*Exercise brief:* Please rewrite the lines from the start of the entries through the line containing "Bangkok, Thailand (577, 58)", replacing "Candidate" with "Nominee" and keeping everything else the same.

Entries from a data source
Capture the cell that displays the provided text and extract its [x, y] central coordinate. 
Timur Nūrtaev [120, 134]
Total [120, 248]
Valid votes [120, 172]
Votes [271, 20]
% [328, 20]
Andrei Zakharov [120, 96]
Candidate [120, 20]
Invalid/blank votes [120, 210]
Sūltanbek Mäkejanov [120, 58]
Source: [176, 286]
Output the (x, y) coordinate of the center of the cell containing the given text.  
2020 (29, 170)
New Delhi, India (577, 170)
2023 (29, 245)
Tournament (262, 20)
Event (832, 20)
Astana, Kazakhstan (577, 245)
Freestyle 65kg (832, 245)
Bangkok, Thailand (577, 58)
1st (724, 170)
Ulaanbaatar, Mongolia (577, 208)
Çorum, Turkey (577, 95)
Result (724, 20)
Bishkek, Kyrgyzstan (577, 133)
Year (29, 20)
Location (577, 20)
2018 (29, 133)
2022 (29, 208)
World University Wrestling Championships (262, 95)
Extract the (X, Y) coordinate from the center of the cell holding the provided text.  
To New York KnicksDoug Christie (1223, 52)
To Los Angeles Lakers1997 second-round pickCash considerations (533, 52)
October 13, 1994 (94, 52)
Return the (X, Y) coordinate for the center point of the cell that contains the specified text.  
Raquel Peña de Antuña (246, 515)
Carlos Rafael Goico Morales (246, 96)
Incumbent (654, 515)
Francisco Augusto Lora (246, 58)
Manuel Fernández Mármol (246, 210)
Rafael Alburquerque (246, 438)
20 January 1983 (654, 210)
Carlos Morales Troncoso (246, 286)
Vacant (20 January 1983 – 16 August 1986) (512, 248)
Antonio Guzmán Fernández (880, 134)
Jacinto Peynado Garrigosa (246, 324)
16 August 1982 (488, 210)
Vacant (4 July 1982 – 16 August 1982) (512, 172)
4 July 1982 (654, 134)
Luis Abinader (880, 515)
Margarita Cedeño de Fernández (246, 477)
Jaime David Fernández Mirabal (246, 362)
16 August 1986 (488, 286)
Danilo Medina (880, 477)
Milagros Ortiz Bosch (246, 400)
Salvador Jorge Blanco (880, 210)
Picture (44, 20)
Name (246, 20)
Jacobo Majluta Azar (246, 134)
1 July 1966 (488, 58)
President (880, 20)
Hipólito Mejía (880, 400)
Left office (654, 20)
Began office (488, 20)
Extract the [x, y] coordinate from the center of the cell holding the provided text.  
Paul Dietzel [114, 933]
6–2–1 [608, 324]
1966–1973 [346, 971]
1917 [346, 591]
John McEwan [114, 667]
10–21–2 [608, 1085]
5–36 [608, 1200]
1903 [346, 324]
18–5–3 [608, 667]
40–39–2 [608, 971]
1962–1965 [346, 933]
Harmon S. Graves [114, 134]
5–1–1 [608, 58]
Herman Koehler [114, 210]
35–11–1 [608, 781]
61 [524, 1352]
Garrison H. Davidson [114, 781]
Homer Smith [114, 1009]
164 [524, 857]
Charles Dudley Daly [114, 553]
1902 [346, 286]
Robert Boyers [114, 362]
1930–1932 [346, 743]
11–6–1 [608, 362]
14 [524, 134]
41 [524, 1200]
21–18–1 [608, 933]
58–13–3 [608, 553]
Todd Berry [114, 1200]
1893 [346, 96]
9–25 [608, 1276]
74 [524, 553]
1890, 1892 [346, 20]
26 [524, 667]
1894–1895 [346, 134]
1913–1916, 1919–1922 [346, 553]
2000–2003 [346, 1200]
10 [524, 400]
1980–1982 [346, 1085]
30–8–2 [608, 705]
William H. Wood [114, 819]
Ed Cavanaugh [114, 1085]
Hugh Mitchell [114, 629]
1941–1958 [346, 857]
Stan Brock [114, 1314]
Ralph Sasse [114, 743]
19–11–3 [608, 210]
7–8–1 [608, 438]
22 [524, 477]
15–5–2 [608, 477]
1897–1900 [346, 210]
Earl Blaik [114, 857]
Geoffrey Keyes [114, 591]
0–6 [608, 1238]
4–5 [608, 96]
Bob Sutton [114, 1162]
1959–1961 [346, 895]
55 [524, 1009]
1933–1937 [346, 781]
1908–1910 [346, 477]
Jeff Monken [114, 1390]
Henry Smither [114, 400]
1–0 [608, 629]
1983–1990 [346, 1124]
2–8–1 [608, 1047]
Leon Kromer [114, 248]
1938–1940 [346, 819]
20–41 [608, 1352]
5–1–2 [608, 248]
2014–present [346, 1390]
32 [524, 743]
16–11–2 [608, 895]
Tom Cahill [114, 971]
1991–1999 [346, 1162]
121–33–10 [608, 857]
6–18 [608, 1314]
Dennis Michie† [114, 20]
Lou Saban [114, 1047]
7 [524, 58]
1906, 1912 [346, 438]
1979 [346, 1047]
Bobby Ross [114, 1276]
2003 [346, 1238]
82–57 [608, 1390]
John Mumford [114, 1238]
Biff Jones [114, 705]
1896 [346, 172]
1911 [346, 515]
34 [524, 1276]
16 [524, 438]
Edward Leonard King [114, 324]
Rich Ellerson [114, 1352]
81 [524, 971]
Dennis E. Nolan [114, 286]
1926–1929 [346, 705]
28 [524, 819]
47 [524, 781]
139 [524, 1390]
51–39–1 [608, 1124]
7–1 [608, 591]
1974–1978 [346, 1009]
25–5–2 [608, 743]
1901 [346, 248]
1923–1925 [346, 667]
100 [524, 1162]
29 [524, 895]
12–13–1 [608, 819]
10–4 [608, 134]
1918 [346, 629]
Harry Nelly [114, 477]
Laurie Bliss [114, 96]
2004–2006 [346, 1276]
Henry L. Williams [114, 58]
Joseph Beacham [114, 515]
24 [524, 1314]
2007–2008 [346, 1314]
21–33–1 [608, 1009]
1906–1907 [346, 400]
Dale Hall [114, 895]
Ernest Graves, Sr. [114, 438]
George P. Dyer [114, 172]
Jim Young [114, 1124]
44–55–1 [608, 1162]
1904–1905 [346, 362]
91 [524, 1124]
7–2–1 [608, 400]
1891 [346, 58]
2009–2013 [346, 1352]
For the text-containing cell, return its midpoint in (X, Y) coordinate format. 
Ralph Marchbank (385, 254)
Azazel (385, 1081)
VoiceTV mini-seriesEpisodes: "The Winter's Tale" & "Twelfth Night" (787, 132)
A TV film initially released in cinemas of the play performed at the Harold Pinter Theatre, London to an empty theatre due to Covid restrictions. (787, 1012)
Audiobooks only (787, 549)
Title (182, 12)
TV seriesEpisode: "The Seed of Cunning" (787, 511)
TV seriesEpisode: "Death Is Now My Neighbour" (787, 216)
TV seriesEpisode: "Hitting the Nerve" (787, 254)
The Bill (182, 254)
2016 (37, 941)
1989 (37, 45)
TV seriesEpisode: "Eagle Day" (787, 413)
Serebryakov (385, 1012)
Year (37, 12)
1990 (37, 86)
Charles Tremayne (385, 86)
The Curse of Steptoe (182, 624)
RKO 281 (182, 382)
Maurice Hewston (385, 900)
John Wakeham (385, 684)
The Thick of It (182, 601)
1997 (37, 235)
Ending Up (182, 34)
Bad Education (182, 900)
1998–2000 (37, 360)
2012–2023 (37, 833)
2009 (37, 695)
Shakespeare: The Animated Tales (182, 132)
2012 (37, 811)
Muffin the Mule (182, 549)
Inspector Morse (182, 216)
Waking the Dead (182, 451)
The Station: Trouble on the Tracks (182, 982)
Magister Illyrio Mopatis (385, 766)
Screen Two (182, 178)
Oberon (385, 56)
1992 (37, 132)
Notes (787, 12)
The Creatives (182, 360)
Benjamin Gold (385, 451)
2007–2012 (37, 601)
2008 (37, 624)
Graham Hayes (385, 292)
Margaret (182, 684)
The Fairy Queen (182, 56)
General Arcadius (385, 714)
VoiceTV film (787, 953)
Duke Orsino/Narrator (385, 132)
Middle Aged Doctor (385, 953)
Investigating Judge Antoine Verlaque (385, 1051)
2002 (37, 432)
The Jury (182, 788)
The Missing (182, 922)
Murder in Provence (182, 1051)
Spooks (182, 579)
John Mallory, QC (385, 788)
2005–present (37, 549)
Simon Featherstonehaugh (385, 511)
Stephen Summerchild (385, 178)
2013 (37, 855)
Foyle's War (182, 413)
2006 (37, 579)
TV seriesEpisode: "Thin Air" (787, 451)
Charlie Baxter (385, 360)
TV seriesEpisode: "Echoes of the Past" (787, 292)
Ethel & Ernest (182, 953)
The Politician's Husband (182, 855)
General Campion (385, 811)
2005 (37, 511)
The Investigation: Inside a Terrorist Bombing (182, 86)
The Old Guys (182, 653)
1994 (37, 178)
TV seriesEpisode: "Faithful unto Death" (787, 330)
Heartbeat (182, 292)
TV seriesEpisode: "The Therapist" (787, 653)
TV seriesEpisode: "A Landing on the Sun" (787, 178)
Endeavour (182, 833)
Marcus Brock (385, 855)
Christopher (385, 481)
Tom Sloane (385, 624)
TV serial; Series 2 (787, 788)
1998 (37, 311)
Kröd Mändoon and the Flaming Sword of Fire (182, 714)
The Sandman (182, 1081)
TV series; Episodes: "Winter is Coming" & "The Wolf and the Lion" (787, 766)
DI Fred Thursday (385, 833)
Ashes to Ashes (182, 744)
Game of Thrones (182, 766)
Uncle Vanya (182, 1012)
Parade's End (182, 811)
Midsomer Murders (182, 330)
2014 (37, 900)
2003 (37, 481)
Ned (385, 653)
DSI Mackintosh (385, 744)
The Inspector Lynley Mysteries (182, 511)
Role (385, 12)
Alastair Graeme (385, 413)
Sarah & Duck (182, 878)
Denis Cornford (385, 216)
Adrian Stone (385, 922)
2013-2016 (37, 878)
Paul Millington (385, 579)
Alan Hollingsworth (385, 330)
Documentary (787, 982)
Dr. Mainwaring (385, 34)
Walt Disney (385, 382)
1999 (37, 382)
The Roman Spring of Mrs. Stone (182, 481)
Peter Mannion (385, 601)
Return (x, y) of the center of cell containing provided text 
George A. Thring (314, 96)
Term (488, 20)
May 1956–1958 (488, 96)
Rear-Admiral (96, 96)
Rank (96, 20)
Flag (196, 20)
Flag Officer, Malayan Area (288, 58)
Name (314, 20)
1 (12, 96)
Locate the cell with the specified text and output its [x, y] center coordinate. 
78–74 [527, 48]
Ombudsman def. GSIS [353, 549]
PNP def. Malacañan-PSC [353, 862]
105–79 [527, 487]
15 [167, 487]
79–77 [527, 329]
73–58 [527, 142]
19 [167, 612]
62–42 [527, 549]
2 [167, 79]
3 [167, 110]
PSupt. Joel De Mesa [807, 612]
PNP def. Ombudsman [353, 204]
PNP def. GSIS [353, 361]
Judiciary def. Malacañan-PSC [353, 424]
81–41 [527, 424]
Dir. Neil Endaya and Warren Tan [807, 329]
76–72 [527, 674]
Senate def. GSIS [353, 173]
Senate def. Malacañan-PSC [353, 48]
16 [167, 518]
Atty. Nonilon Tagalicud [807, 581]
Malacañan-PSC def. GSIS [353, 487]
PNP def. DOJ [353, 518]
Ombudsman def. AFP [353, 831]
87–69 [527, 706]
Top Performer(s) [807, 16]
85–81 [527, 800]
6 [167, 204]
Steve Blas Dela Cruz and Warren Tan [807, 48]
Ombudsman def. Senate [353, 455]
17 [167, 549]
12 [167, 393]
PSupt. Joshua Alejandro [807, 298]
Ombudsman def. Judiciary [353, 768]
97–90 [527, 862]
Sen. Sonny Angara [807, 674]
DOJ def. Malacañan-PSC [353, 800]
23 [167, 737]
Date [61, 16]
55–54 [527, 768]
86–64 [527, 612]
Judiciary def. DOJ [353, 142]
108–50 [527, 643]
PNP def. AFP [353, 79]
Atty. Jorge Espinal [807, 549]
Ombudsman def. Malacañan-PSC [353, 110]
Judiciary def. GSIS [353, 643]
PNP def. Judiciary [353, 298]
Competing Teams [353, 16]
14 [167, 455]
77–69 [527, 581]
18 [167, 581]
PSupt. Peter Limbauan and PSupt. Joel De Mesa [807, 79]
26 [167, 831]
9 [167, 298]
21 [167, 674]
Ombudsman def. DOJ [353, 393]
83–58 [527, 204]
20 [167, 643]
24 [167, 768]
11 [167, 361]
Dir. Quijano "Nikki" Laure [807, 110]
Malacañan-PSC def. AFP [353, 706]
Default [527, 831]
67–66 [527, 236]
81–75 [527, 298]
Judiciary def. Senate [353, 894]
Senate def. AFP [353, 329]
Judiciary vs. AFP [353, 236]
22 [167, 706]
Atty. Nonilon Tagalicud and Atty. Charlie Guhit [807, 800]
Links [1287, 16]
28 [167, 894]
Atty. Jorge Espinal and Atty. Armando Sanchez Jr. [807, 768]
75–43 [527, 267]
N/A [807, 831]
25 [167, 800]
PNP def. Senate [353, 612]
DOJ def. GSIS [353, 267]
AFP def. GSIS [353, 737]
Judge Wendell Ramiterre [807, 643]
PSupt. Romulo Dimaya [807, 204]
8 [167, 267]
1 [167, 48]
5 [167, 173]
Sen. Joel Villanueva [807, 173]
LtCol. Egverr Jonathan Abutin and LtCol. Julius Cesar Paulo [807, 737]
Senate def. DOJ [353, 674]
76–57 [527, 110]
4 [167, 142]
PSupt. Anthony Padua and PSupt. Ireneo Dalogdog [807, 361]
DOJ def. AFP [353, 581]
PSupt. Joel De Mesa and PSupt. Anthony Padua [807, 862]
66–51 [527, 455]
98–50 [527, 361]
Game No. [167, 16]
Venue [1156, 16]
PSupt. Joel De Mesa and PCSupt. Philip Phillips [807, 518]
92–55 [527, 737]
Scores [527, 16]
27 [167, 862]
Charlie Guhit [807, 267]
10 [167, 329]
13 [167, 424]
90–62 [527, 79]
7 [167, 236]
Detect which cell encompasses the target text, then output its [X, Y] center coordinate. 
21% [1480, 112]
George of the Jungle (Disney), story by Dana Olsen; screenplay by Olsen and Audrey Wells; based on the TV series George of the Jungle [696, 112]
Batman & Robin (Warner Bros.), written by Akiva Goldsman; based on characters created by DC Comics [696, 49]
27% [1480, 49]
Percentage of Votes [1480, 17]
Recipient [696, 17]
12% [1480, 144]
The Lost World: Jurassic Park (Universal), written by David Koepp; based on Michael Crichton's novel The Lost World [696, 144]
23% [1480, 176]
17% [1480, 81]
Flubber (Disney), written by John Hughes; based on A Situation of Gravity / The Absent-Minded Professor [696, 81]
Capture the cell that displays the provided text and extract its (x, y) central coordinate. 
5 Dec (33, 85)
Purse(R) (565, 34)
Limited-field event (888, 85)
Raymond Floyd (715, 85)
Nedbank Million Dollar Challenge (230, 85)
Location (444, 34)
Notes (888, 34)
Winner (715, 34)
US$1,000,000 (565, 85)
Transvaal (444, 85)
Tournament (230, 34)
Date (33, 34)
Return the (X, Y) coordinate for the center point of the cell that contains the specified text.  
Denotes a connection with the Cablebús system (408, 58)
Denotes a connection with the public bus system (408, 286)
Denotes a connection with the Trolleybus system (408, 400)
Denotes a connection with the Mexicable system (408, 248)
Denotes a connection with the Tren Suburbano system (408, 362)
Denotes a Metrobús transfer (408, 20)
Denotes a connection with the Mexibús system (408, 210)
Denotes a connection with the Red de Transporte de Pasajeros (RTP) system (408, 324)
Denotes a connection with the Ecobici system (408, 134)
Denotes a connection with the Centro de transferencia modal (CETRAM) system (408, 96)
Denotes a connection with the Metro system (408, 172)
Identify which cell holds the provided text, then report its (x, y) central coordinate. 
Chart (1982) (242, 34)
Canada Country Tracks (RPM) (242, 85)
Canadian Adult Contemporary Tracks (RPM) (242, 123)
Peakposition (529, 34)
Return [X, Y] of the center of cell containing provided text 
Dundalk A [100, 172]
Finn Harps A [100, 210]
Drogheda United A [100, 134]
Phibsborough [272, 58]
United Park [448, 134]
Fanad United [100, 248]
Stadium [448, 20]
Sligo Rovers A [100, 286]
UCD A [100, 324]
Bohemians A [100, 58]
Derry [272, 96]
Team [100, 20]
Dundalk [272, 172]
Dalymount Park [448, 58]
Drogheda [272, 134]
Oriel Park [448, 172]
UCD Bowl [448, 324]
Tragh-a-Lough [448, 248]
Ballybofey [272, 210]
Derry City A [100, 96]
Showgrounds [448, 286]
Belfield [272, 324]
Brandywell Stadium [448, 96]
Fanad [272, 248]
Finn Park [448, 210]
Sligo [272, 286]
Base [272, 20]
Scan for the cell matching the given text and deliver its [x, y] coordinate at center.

*Answer to this problem:*
Capture the cell that displays the provided text and extract its [x, y] central coordinate. 
Timur Nūrtaev [120, 134]
Total [120, 248]
Valid votes [120, 172]
Votes [271, 20]
% [328, 20]
Andrei Zakharov [120, 96]
Nominee [120, 20]
Invalid/blank votes [120, 210]
Sūltanbek Mäkejanov [120, 58]
Source: [176, 286]
Output the (x, y) coordinate of the center of the cell containing the given text.  
2020 (29, 170)
New Delhi, India (577, 170)
2023 (29, 245)
Tournament (262, 20)
Event (832, 20)
Astana, Kazakhstan (577, 245)
Freestyle 65kg (832, 245)
Bangkok, Thailand (577, 58)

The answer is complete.